*WHAT TO DO:* What to return is the tail of the data, from the line that contains "white hat [551,321,637,408]" down to the last line, copied exactly.

Coordinate-based change listings
╭──

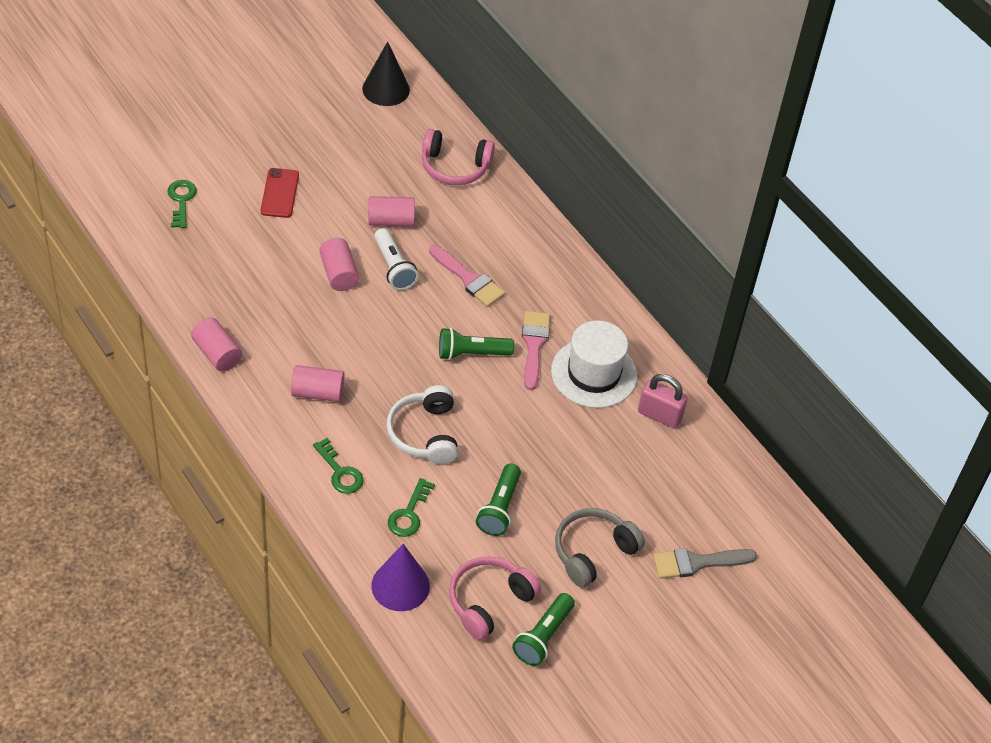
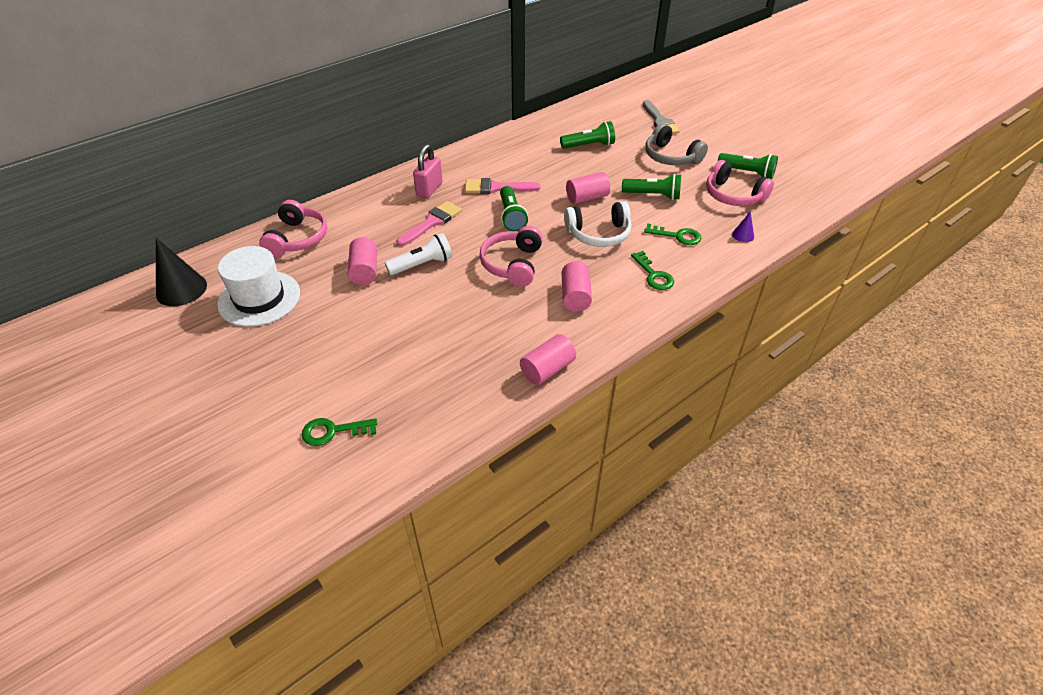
camera: 90 degrees left, 5 degrees down
red phone [261,168,299,218] -> none
green key [313,438,364,494] -> green key turned 105 degrees clockwise [631,251,674,290]
pink cylinder [319,238,359,291] -> pink cylinder moved to [566,172,610,204]
purple cone [371,544,430,611] -> purple cone [732,211,754,242], size x0.49
white hat [551,321,637,408] -> white hat moved to [217,246,300,327]
pink padlock [638,374,688,428] -> pink padlock moved to [413,144,443,198]
none -> pink headphones [479,226,543,287]
none -> green flashlight [560,121,615,149]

╰──

*THE COMPLETED TASK:*
white hat [551,321,637,408] -> white hat moved to [217,246,300,327]
pink padlock [638,374,688,428] -> pink padlock moved to [413,144,443,198]
none -> pink headphones [479,226,543,287]
none -> green flashlight [560,121,615,149]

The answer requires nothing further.